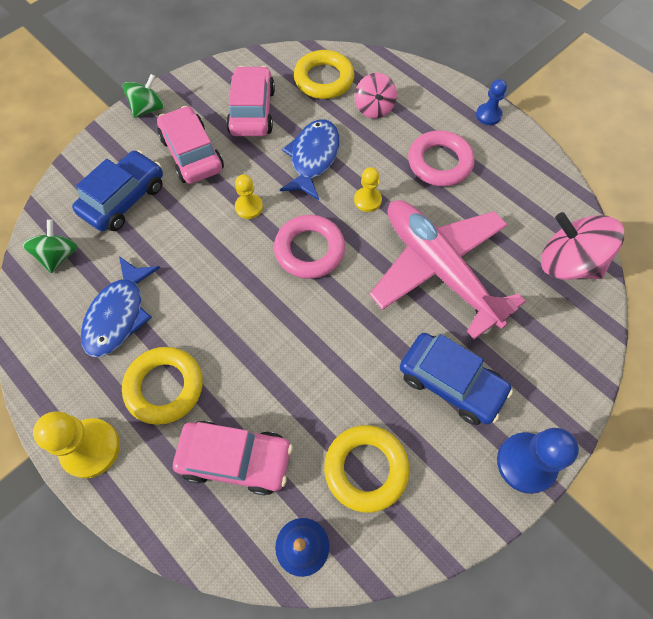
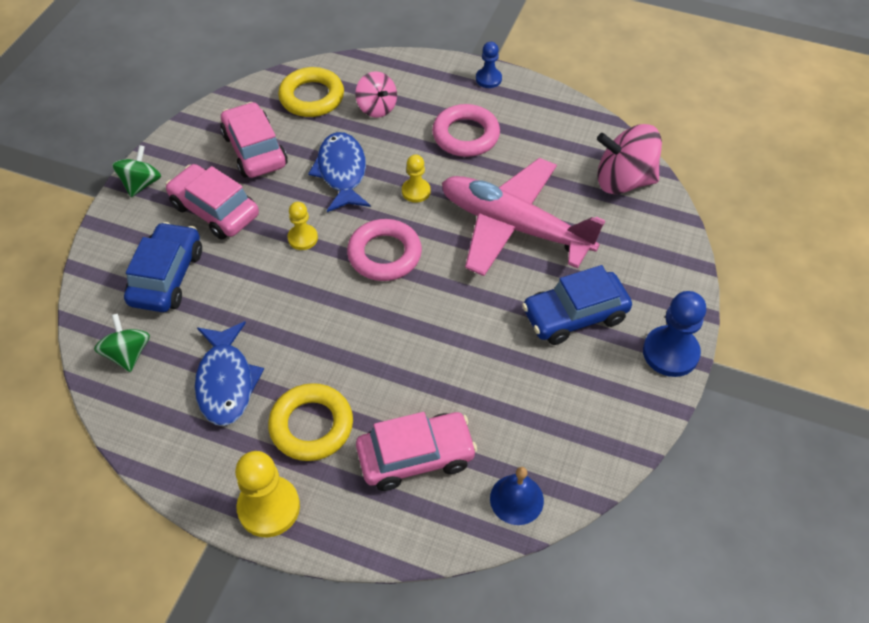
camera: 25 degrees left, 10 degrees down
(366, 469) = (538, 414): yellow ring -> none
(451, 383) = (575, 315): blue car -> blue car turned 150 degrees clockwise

---

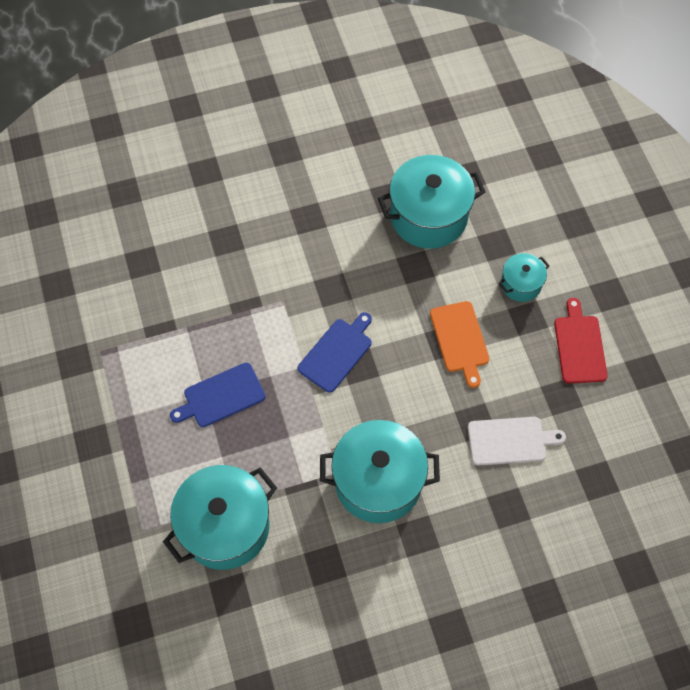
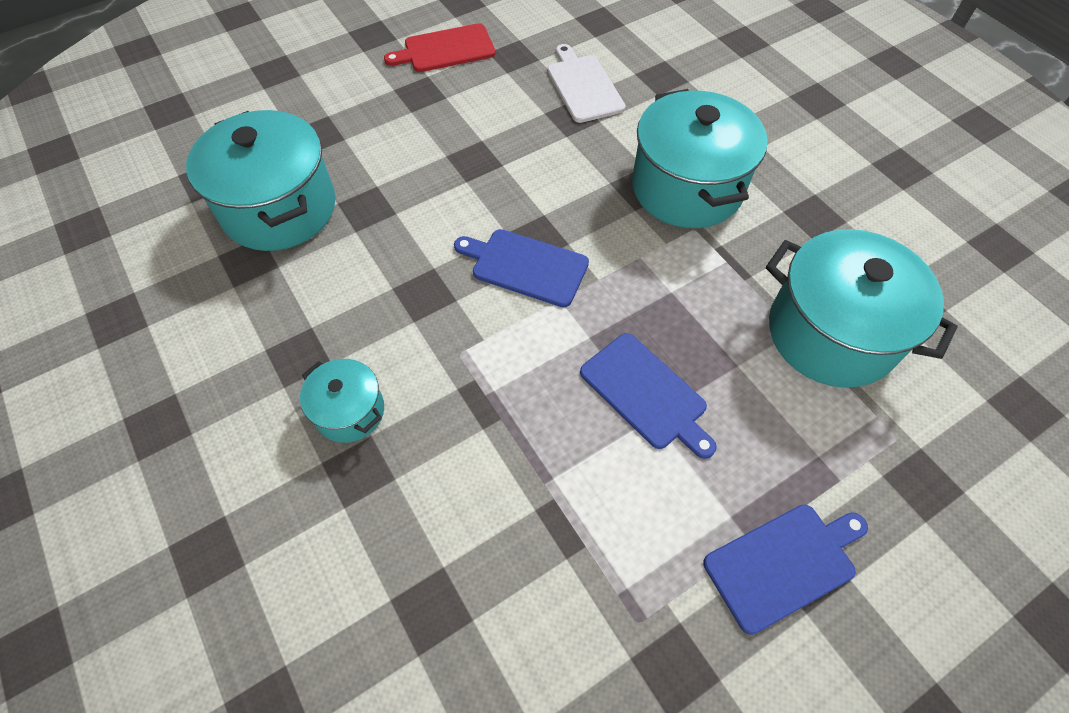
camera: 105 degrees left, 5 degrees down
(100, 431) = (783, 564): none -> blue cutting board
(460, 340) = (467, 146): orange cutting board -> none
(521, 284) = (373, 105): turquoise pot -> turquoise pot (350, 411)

## Task item:
Note every line in the material with "blue" and copy it.

## Answer to this problem:
(451, 383) = (575, 315): blue car -> blue car turned 150 degrees clockwise
(100, 431) = (783, 564): none -> blue cutting board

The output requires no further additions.